* Data excerpts

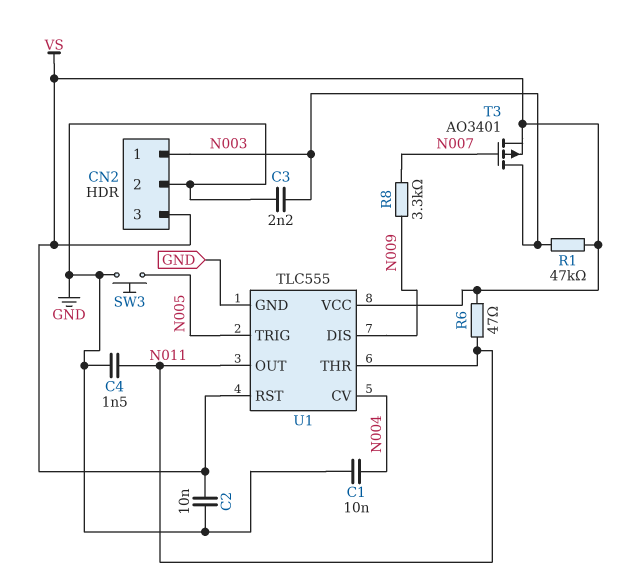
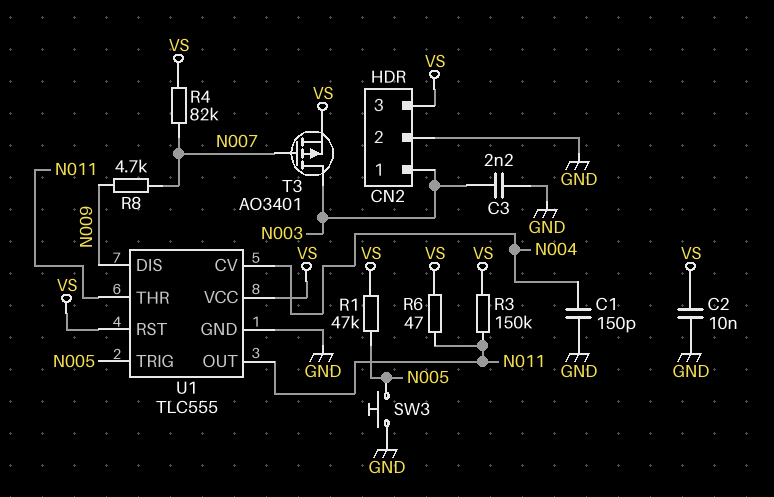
C1: 10nF (GND, N004) -> 150pF (GND, N004)
C4: 1.5nF (GND, N011) -> none
R1: 47k (N003, VS) -> 47k (N005, VS)
R3: none -> 150k (N011, VS)
R4: none -> 82k (N007, VS)
R8: 3.3k (N007, N009) -> 4.7k (N007, N009)

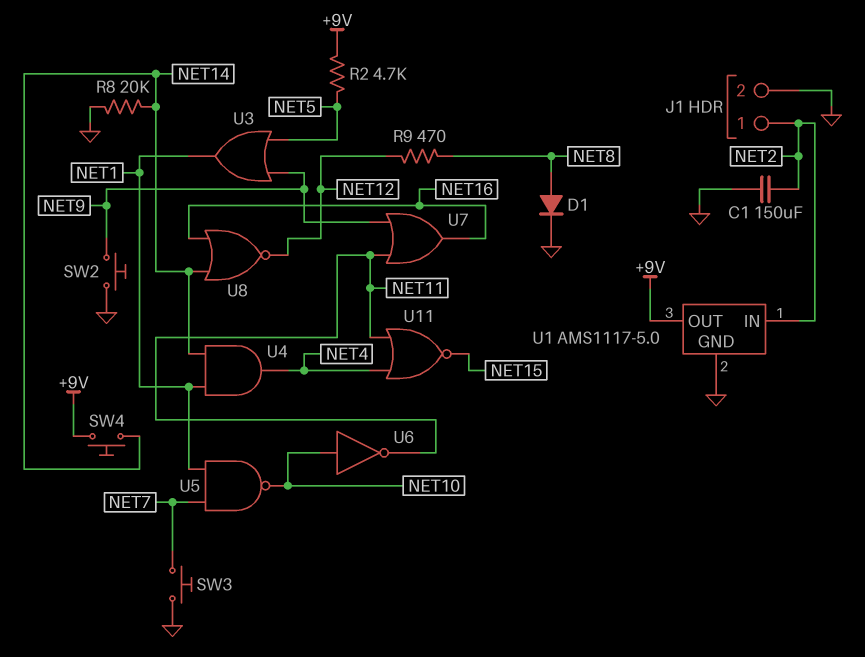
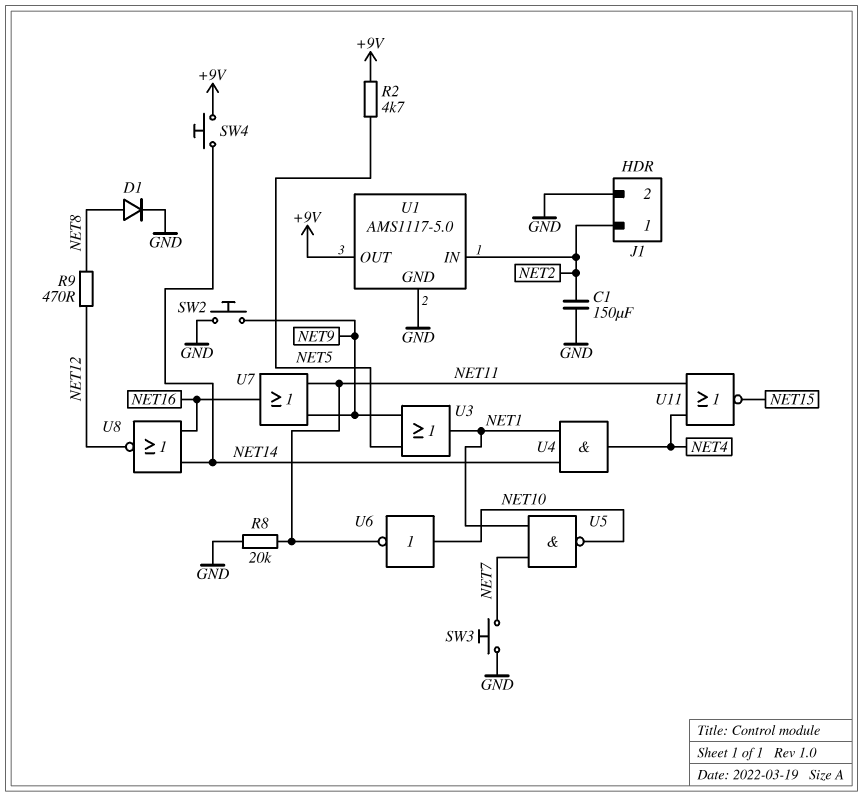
R8: 20k (GND, NET14) -> 20k (GND, NET11)

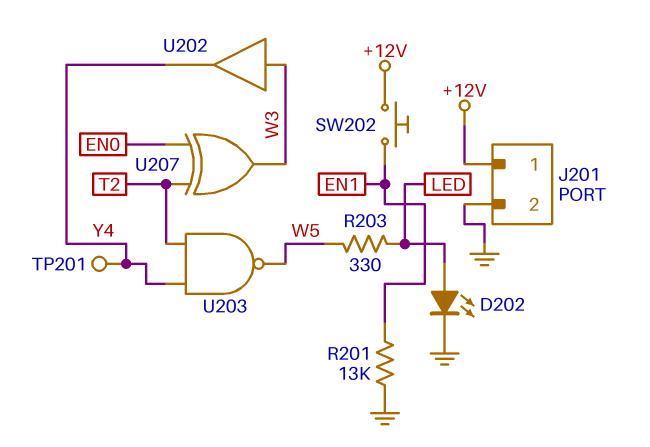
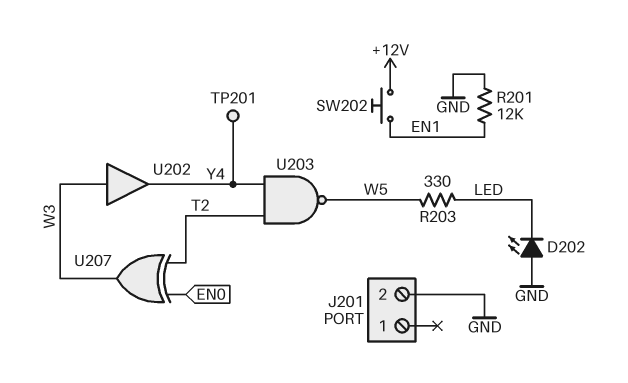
D202: LED (A LED, K GND) -> LED (A GND, K LED)
J201 pin 1: +12V -> none
R201: 13k (EN1, GND) -> 12k (EN1, GND)

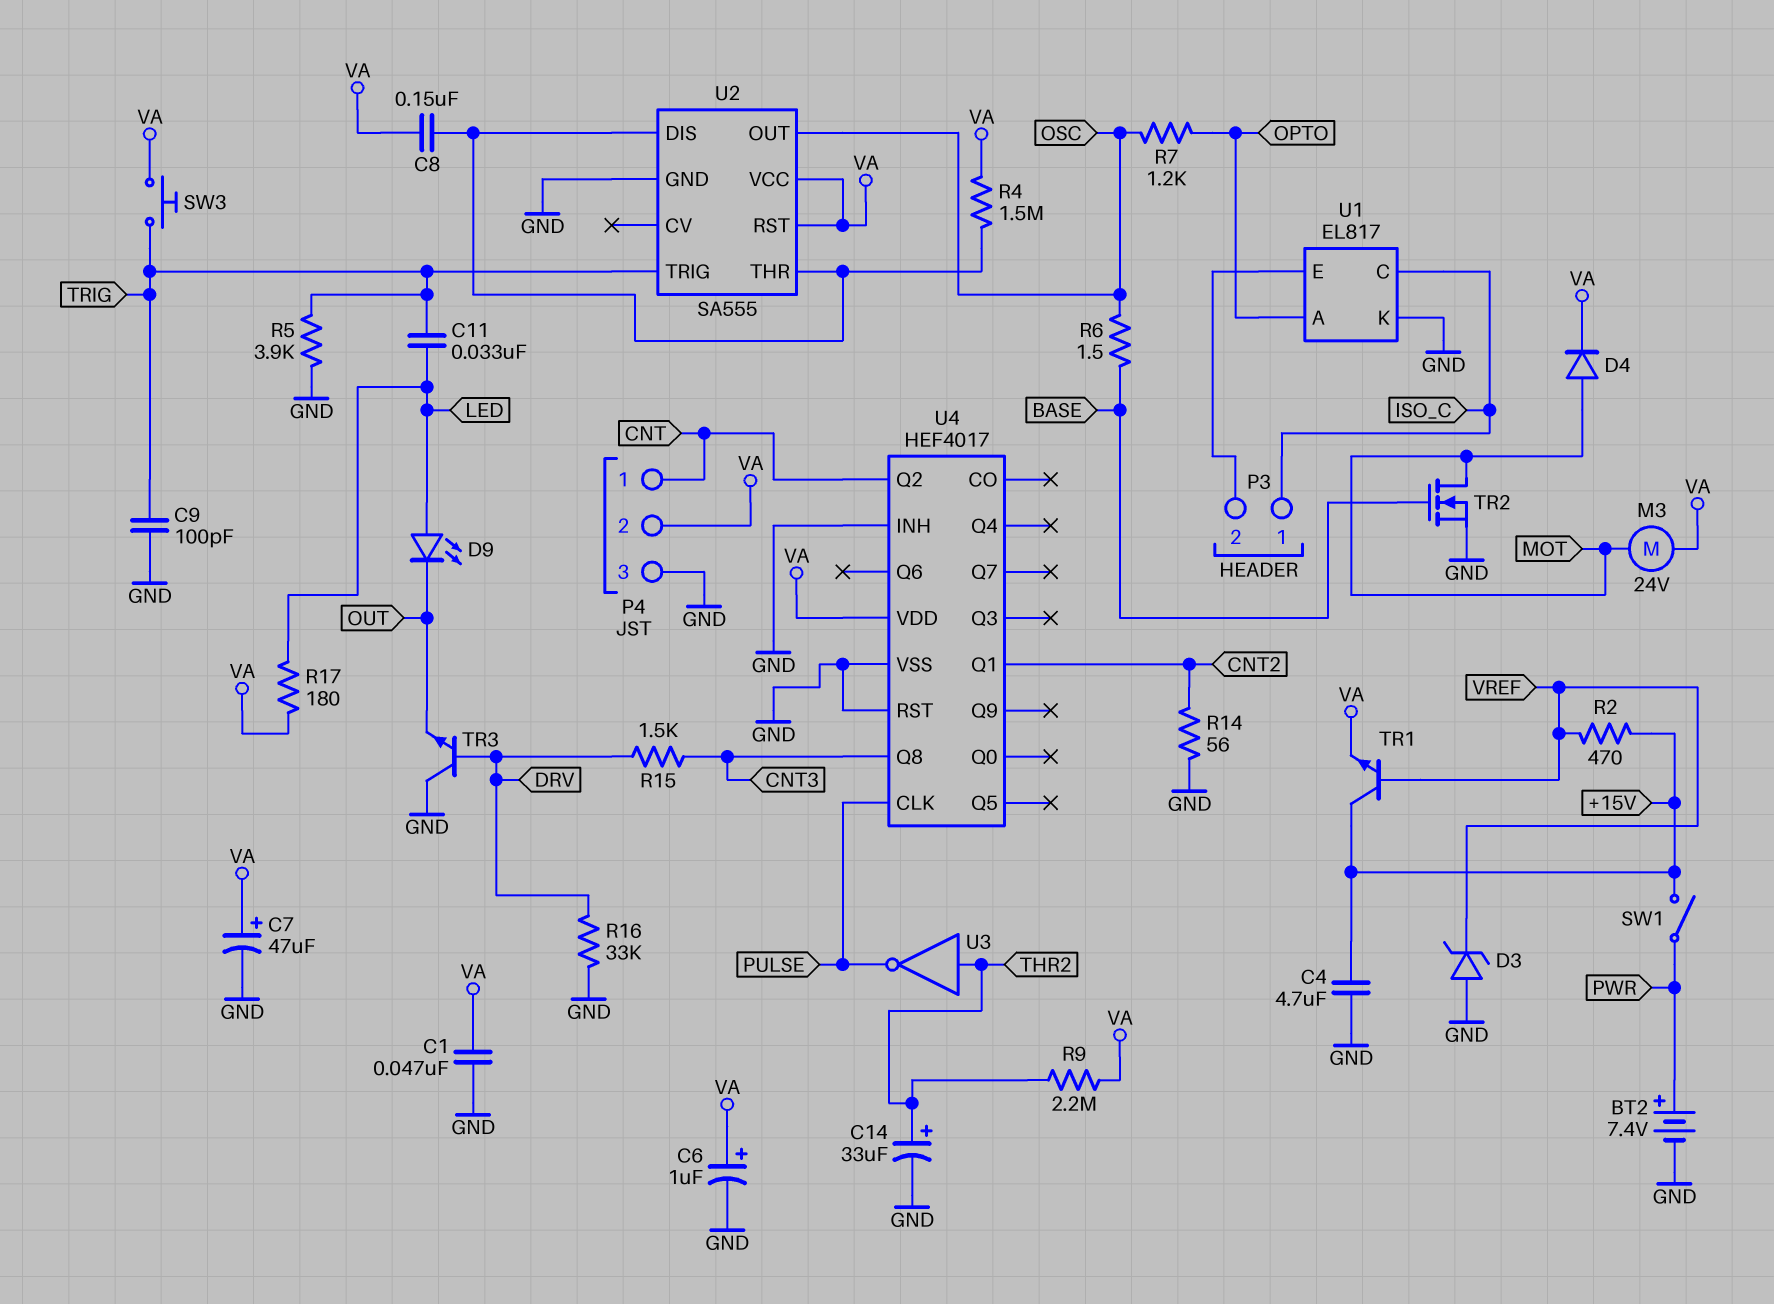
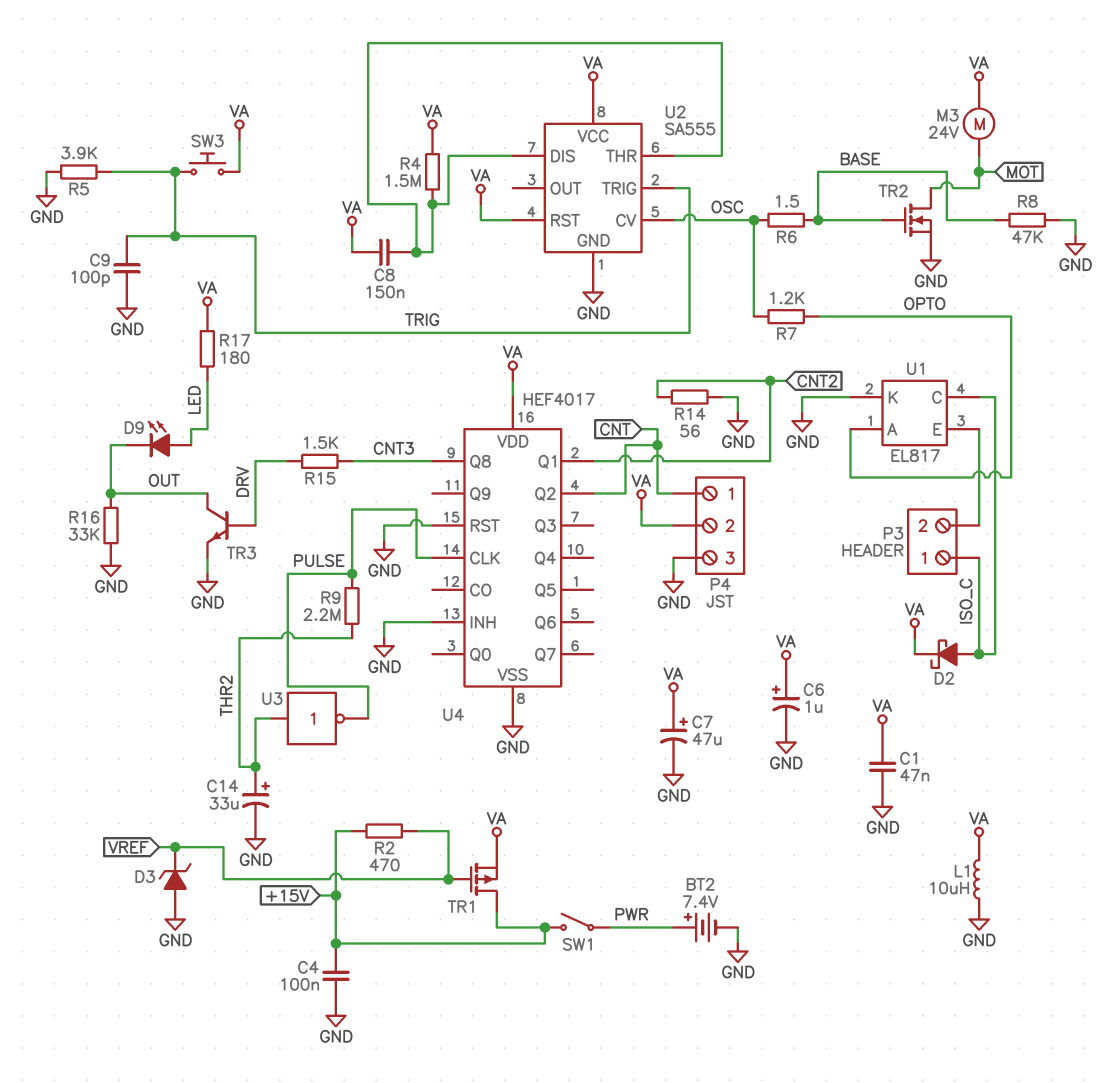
C4: 4.7uF (+15V, GND) -> 100nF (+15V, GND)
C11: 33nF (LED, TRIG) -> none
D2: none -> schottky (A ISO_C, K VA)
D4: diode (A MOT, K VA) -> none
L1: none -> 10uH (GND, VA)
R8: none -> 47k (BASE, GND)
R9: 2.2M (THR2, VA) -> 2.2M (PULSE, THR2)
R16: 33k (DRV, GND) -> 33k (GND, OUT)
TR1: NPN (B VREF, C +15V, E VA) -> PMOS (G VREF, D +15V, S VA)
TR3: NPN (B DRV, C GND, E OUT) -> NPN (B DRV, C OUT, E GND)
U2 pin CV: none -> OSC
U2 pin OUT: OSC -> none

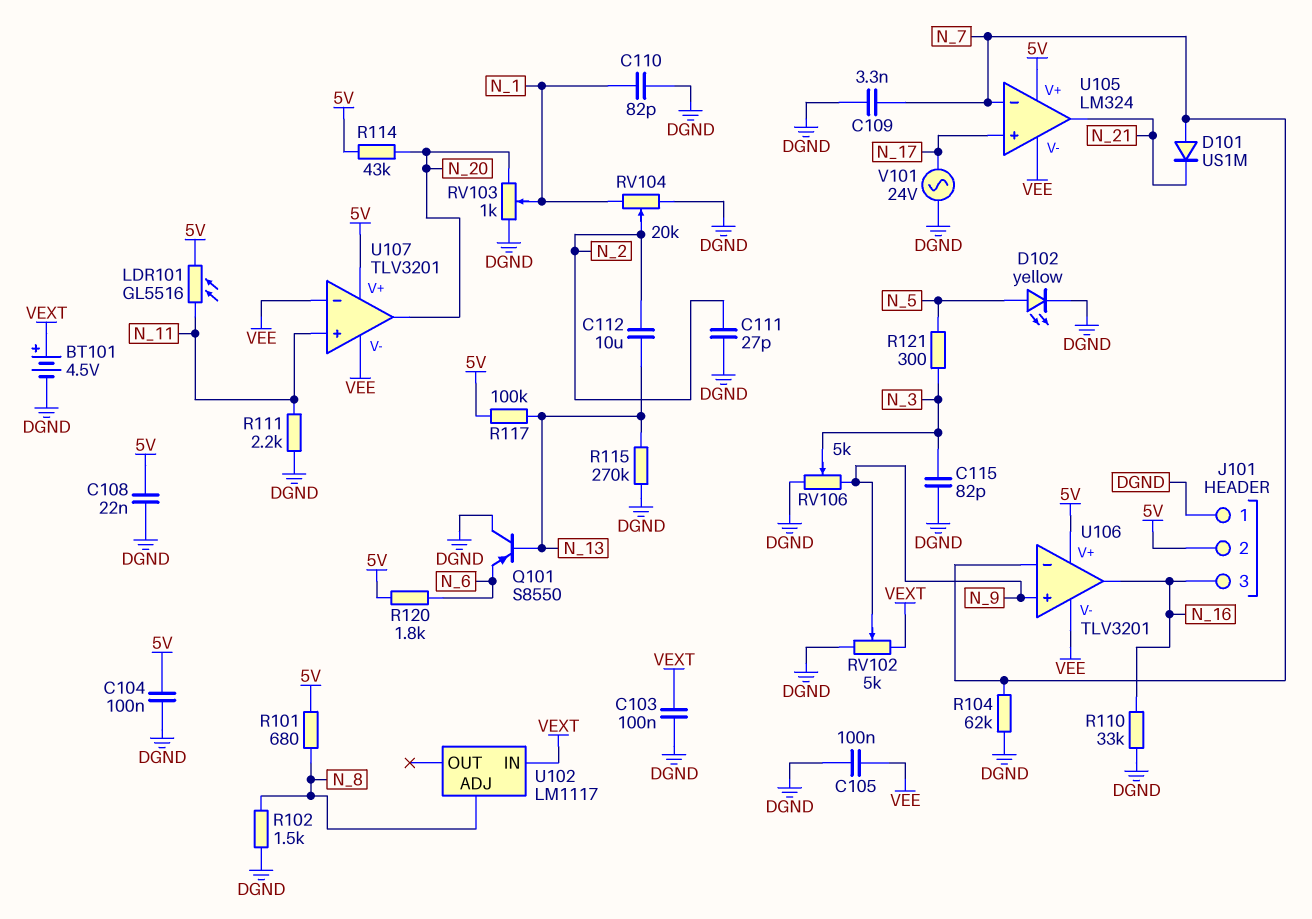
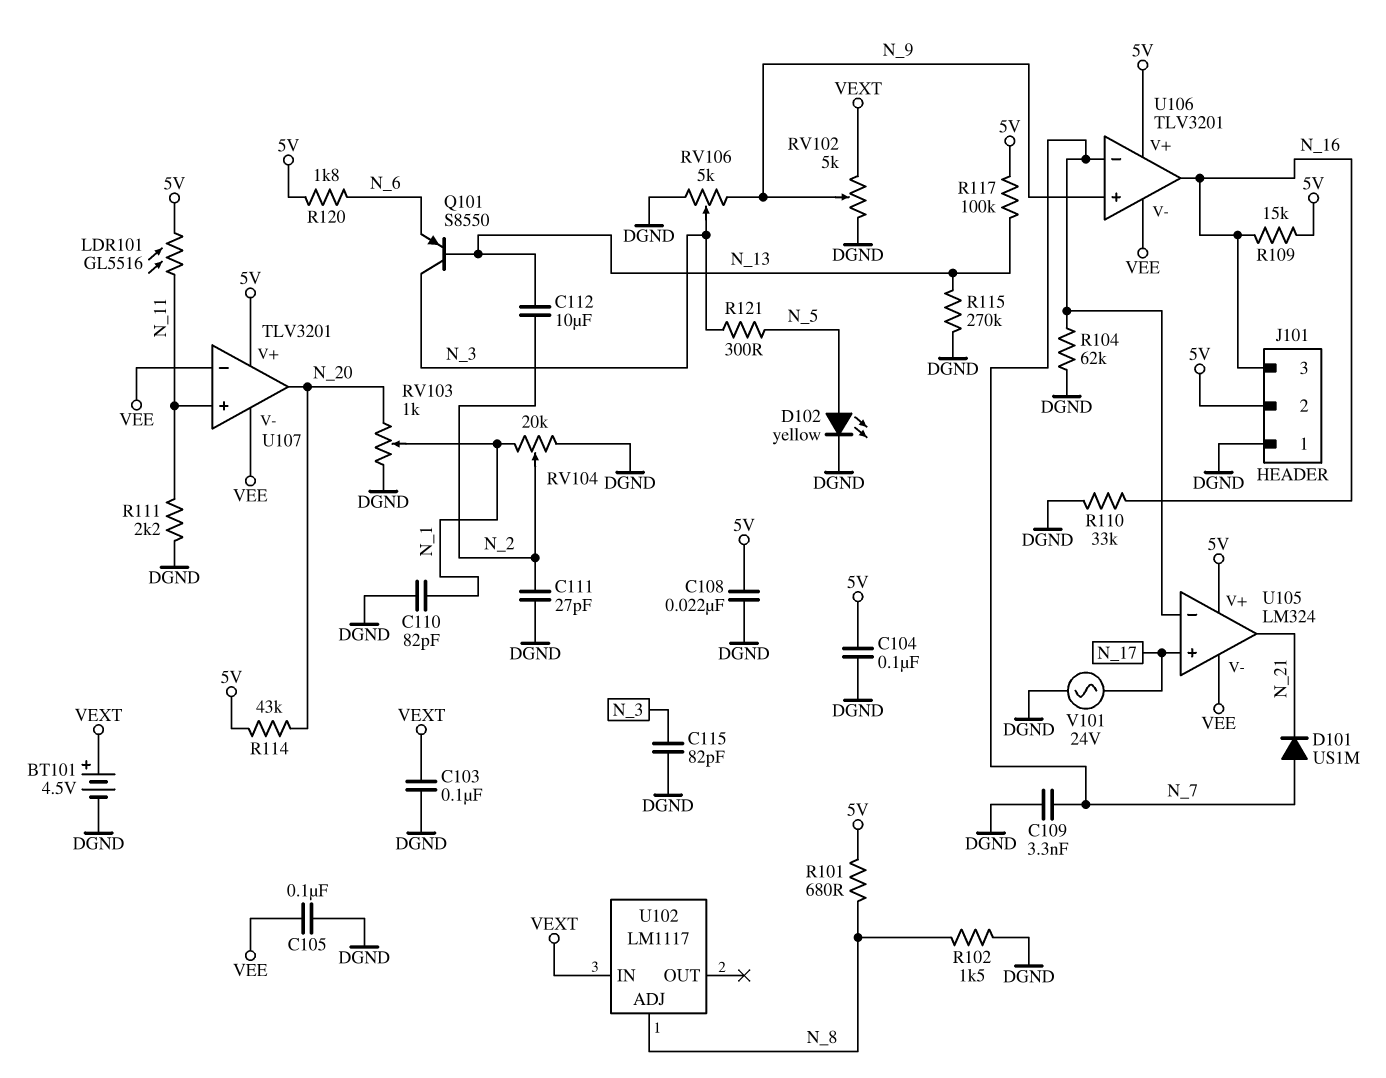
Q101: PNP S8550 (B N_13, C DGND, E N_6) -> PNP S8550 (B N_13, C N_3, E N_6)
R109: none -> 15k (5V, N_16)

* About this task
Only the lines from the start of the material through the line containing "R16: 33k (DRV, GND) -> 33k (GND, OUT)" should be transcribed. Pictures stay out.

* Answer to this problem
C1: 10nF (GND, N004) -> 150pF (GND, N004)
C4: 1.5nF (GND, N011) -> none
R1: 47k (N003, VS) -> 47k (N005, VS)
R3: none -> 150k (N011, VS)
R4: none -> 82k (N007, VS)
R8: 3.3k (N007, N009) -> 4.7k (N007, N009)

R8: 20k (GND, NET14) -> 20k (GND, NET11)

D202: LED (A LED, K GND) -> LED (A GND, K LED)
J201 pin 1: +12V -> none
R201: 13k (EN1, GND) -> 12k (EN1, GND)

C4: 4.7uF (+15V, GND) -> 100nF (+15V, GND)
C11: 33nF (LED, TRIG) -> none
D2: none -> schottky (A ISO_C, K VA)
D4: diode (A MOT, K VA) -> none
L1: none -> 10uH (GND, VA)
R8: none -> 47k (BASE, GND)
R9: 2.2M (THR2, VA) -> 2.2M (PULSE, THR2)
R16: 33k (DRV, GND) -> 33k (GND, OUT)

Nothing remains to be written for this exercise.